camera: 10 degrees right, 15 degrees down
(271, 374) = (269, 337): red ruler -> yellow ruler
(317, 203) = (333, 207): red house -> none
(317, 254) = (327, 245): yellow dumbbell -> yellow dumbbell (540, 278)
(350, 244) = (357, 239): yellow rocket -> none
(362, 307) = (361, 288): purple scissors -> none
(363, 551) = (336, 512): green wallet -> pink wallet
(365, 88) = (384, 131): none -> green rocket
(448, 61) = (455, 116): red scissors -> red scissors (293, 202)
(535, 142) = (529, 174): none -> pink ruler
+--
> _Problem requirements_
For this task, copy exactly the line with "(317, 254) = (327, 245): yellow" and the lines that come after it, stopping at the end of the material above.

> _Result of this exercise_
(317, 254) = (327, 245): yellow dumbbell -> yellow dumbbell (540, 278)
(350, 244) = (357, 239): yellow rocket -> none
(362, 307) = (361, 288): purple scissors -> none
(363, 551) = (336, 512): green wallet -> pink wallet
(365, 88) = (384, 131): none -> green rocket
(448, 61) = (455, 116): red scissors -> red scissors (293, 202)
(535, 142) = (529, 174): none -> pink ruler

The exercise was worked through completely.